### [Work to complete]
Your answer must be every line below, repeated exactly.

#### Information given ####

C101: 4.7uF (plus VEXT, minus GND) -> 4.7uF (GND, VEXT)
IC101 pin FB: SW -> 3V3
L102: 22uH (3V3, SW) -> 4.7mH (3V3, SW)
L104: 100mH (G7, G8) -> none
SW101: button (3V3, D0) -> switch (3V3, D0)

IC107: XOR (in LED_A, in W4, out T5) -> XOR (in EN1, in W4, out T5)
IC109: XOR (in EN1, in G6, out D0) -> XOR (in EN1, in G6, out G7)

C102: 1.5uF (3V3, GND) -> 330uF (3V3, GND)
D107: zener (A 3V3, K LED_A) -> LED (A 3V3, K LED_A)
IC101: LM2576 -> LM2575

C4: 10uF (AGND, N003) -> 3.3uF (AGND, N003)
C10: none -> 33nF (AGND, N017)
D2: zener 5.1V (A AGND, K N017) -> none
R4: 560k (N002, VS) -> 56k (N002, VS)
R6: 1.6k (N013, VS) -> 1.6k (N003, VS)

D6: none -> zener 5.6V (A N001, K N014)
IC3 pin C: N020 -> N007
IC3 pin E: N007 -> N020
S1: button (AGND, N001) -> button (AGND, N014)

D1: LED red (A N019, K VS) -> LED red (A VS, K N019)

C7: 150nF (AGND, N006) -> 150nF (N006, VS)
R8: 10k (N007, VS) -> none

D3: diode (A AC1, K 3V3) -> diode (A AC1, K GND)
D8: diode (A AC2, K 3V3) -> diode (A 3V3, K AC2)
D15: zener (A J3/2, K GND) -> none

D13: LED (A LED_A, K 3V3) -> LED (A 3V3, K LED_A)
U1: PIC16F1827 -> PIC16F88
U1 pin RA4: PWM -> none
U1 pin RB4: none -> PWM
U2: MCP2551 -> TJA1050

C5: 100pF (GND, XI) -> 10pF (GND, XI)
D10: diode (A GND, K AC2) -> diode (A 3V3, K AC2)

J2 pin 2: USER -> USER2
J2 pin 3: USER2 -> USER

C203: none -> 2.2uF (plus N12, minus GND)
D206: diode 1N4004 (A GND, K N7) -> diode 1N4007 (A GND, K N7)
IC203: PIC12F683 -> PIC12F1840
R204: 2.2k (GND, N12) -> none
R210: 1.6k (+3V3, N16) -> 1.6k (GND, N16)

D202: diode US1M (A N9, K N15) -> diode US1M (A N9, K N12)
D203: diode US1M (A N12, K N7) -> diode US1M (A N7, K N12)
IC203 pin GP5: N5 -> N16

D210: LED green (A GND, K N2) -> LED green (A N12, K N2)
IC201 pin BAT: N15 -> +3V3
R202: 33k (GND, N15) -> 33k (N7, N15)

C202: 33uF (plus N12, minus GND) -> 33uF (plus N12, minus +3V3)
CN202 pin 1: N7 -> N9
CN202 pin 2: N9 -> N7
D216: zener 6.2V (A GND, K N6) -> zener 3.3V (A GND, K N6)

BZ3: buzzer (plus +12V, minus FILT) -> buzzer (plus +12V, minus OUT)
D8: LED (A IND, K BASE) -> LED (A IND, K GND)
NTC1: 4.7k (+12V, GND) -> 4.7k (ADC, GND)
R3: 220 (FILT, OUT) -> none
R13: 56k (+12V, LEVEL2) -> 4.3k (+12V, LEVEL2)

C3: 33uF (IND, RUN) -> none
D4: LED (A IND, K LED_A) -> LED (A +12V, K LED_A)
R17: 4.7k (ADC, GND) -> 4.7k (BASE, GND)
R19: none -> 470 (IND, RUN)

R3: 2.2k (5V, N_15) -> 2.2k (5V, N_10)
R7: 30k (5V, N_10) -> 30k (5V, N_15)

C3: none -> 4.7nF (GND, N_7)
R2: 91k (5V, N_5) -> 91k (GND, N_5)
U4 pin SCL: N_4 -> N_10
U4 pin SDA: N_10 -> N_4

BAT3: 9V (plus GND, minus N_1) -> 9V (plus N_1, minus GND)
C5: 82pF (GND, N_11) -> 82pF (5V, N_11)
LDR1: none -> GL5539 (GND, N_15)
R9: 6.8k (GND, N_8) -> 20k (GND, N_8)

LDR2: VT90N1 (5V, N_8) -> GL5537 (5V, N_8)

####

### [Result of the task]
C101: 4.7uF (plus VEXT, minus GND) -> 4.7uF (GND, VEXT)
IC101 pin FB: SW -> 3V3
L102: 22uH (3V3, SW) -> 4.7mH (3V3, SW)
L104: 100mH (G7, G8) -> none
SW101: button (3V3, D0) -> switch (3V3, D0)

IC107: XOR (in LED_A, in W4, out T5) -> XOR (in EN1, in W4, out T5)
IC109: XOR (in EN1, in G6, out D0) -> XOR (in EN1, in G6, out G7)

C102: 1.5uF (3V3, GND) -> 330uF (3V3, GND)
D107: zener (A 3V3, K LED_A) -> LED (A 3V3, K LED_A)
IC101: LM2576 -> LM2575

C4: 10uF (AGND, N003) -> 3.3uF (AGND, N003)
C10: none -> 33nF (AGND, N017)
D2: zener 5.1V (A AGND, K N017) -> none
R4: 560k (N002, VS) -> 56k (N002, VS)
R6: 1.6k (N013, VS) -> 1.6k (N003, VS)

D6: none -> zener 5.6V (A N001, K N014)
IC3 pin C: N020 -> N007
IC3 pin E: N007 -> N020
S1: button (AGND, N001) -> button (AGND, N014)

D1: LED red (A N019, K VS) -> LED red (A VS, K N019)

C7: 150nF (AGND, N006) -> 150nF (N006, VS)
R8: 10k (N007, VS) -> none

D3: diode (A AC1, K 3V3) -> diode (A AC1, K GND)
D8: diode (A AC2, K 3V3) -> diode (A 3V3, K AC2)
D15: zener (A J3/2, K GND) -> none

D13: LED (A LED_A, K 3V3) -> LED (A 3V3, K LED_A)
U1: PIC16F1827 -> PIC16F88
U1 pin RA4: PWM -> none
U1 pin RB4: none -> PWM
U2: MCP2551 -> TJA1050

C5: 100pF (GND, XI) -> 10pF (GND, XI)
D10: diode (A GND, K AC2) -> diode (A 3V3, K AC2)

J2 pin 2: USER -> USER2
J2 pin 3: USER2 -> USER

C203: none -> 2.2uF (plus N12, minus GND)
D206: diode 1N4004 (A GND, K N7) -> diode 1N4007 (A GND, K N7)
IC203: PIC12F683 -> PIC12F1840
R204: 2.2k (GND, N12) -> none
R210: 1.6k (+3V3, N16) -> 1.6k (GND, N16)

D202: diode US1M (A N9, K N15) -> diode US1M (A N9, K N12)
D203: diode US1M (A N12, K N7) -> diode US1M (A N7, K N12)
IC203 pin GP5: N5 -> N16

D210: LED green (A GND, K N2) -> LED green (A N12, K N2)
IC201 pin BAT: N15 -> +3V3
R202: 33k (GND, N15) -> 33k (N7, N15)

C202: 33uF (plus N12, minus GND) -> 33uF (plus N12, minus +3V3)
CN202 pin 1: N7 -> N9
CN202 pin 2: N9 -> N7
D216: zener 6.2V (A GND, K N6) -> zener 3.3V (A GND, K N6)

BZ3: buzzer (plus +12V, minus FILT) -> buzzer (plus +12V, minus OUT)
D8: LED (A IND, K BASE) -> LED (A IND, K GND)
NTC1: 4.7k (+12V, GND) -> 4.7k (ADC, GND)
R3: 220 (FILT, OUT) -> none
R13: 56k (+12V, LEVEL2) -> 4.3k (+12V, LEVEL2)

C3: 33uF (IND, RUN) -> none
D4: LED (A IND, K LED_A) -> LED (A +12V, K LED_A)
R17: 4.7k (ADC, GND) -> 4.7k (BASE, GND)
R19: none -> 470 (IND, RUN)

R3: 2.2k (5V, N_15) -> 2.2k (5V, N_10)
R7: 30k (5V, N_10) -> 30k (5V, N_15)

C3: none -> 4.7nF (GND, N_7)
R2: 91k (5V, N_5) -> 91k (GND, N_5)
U4 pin SCL: N_4 -> N_10
U4 pin SDA: N_10 -> N_4

BAT3: 9V (plus GND, minus N_1) -> 9V (plus N_1, minus GND)
C5: 82pF (GND, N_11) -> 82pF (5V, N_11)
LDR1: none -> GL5539 (GND, N_15)
R9: 6.8k (GND, N_8) -> 20k (GND, N_8)

LDR2: VT90N1 (5V, N_8) -> GL5537 (5V, N_8)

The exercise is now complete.